## INPUT
[Start of Attachment]

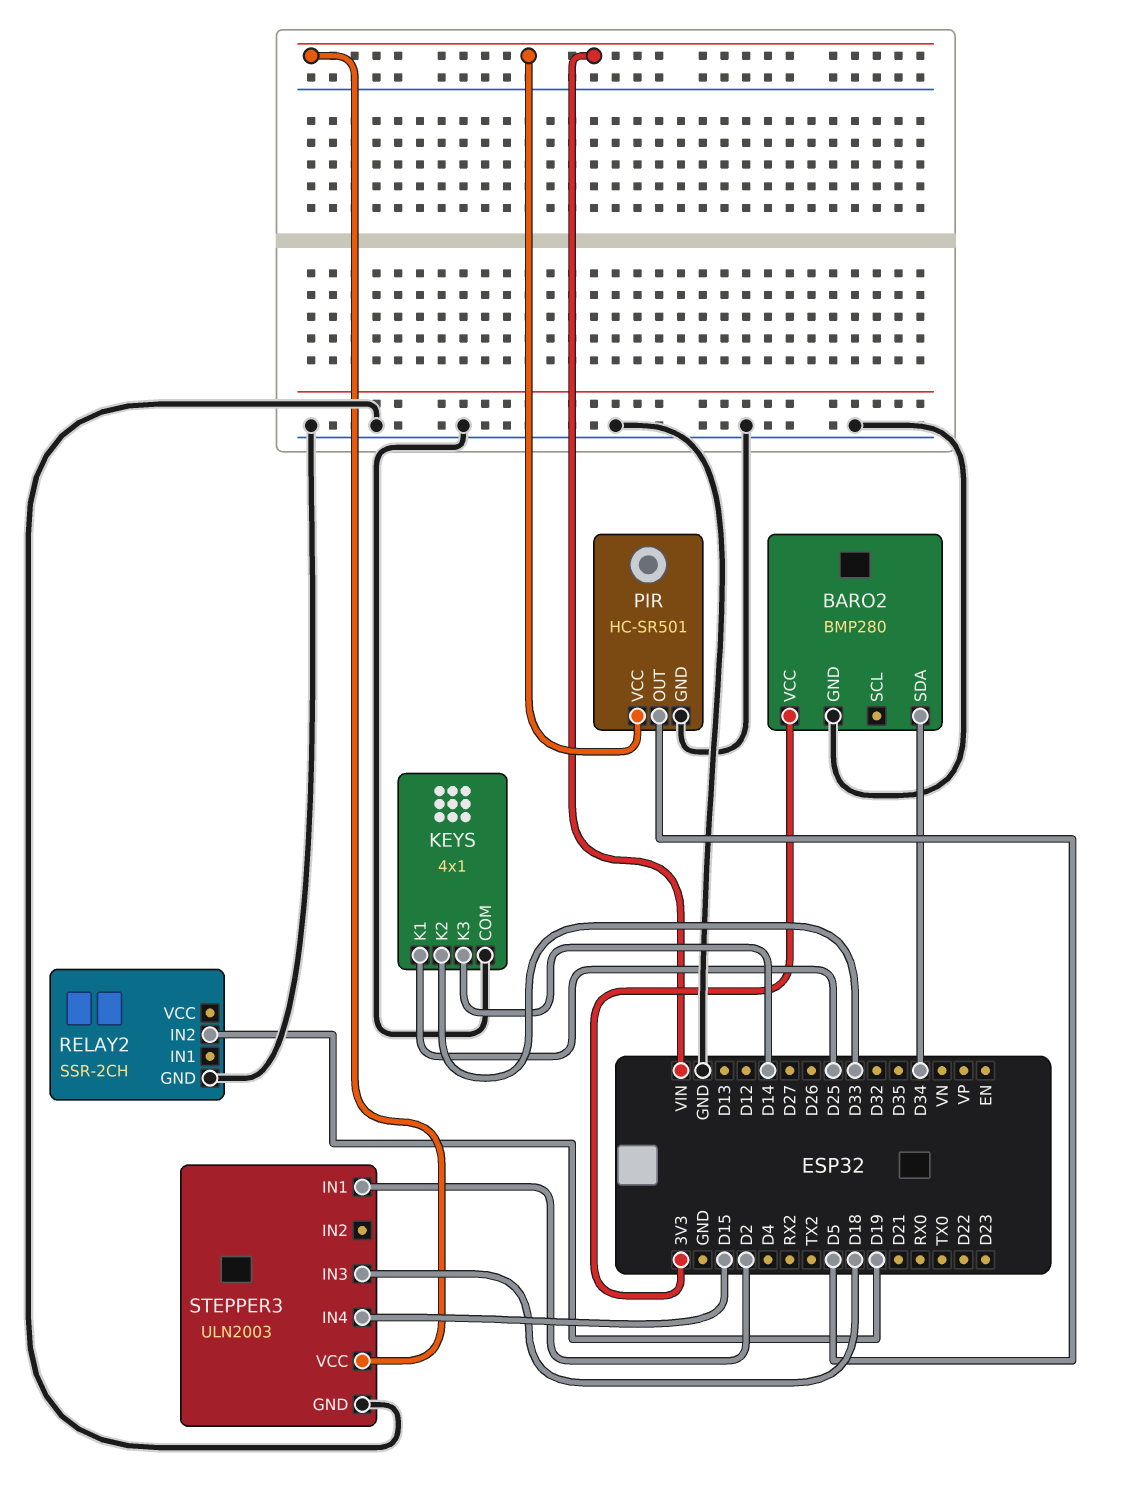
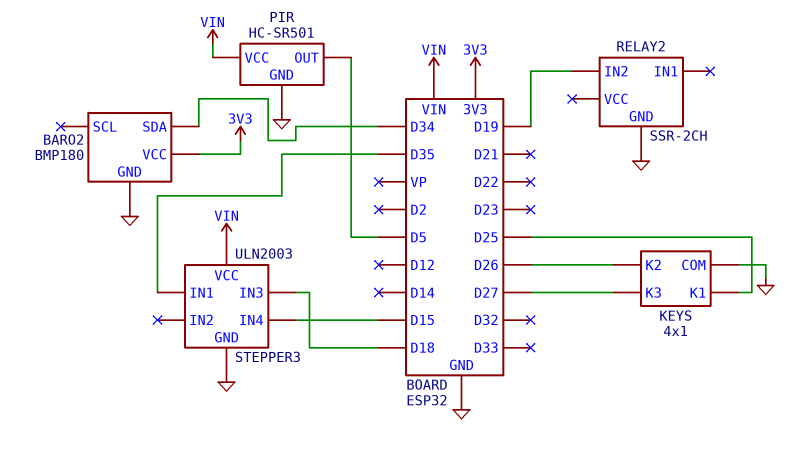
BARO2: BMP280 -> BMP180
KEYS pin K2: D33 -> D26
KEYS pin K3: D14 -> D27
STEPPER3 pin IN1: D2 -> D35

[End of Attachment]
[Start of Attachment]

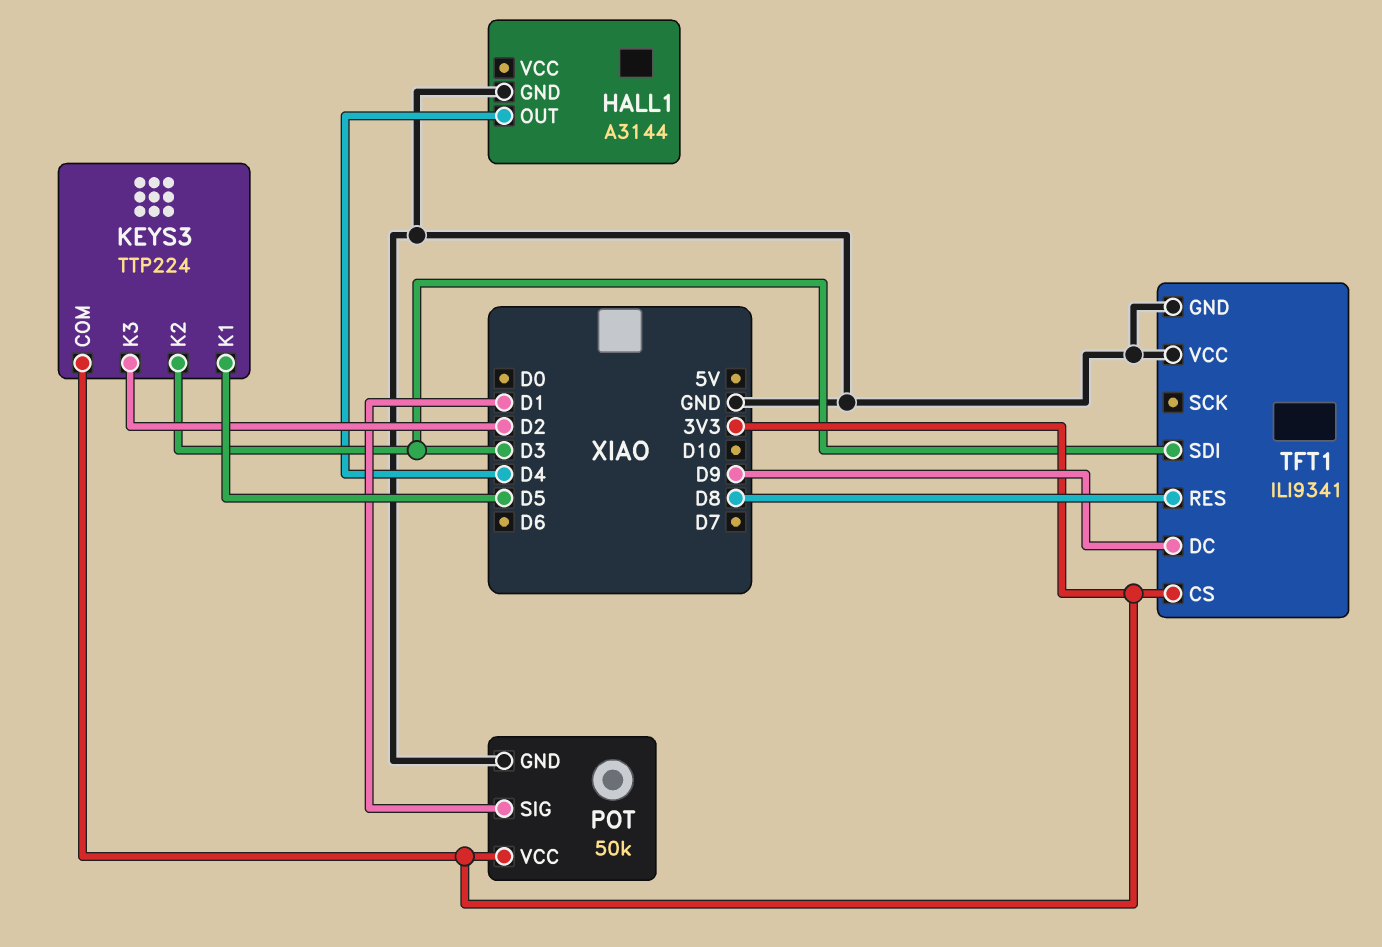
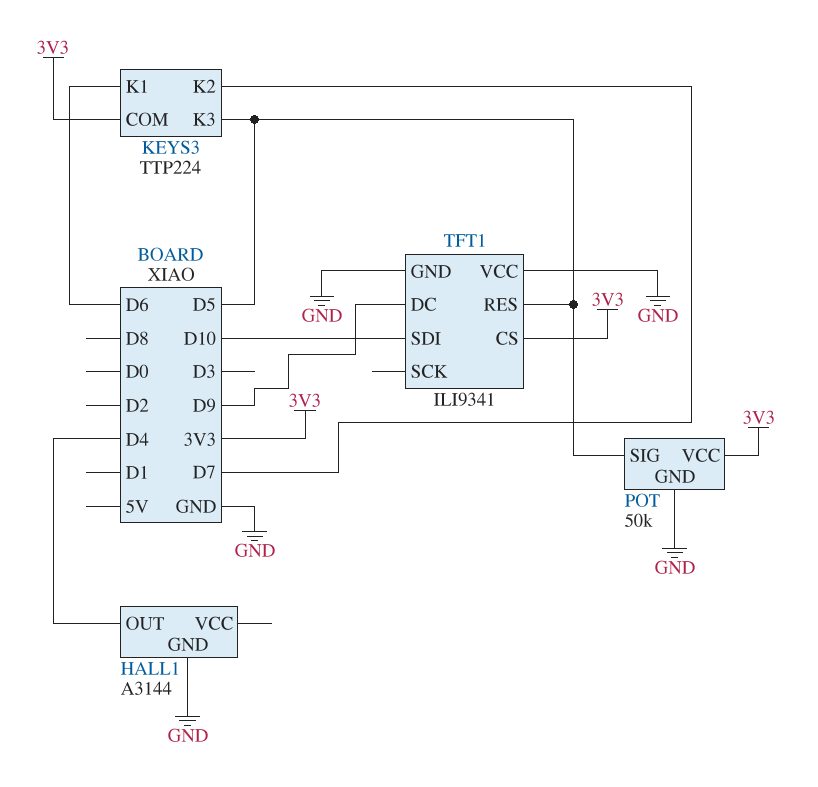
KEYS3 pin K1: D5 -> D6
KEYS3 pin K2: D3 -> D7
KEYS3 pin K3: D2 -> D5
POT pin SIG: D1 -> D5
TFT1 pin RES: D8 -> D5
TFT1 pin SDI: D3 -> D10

[End of Attachment]

Copy back the listing above exactly, but only from the line with "BARO2: BMP280 -> BMP180" through the line with "STEPPER3 pin IN1: D2 -> D35", both ends included.

BARO2: BMP280 -> BMP180
KEYS pin K2: D33 -> D26
KEYS pin K3: D14 -> D27
STEPPER3 pin IN1: D2 -> D35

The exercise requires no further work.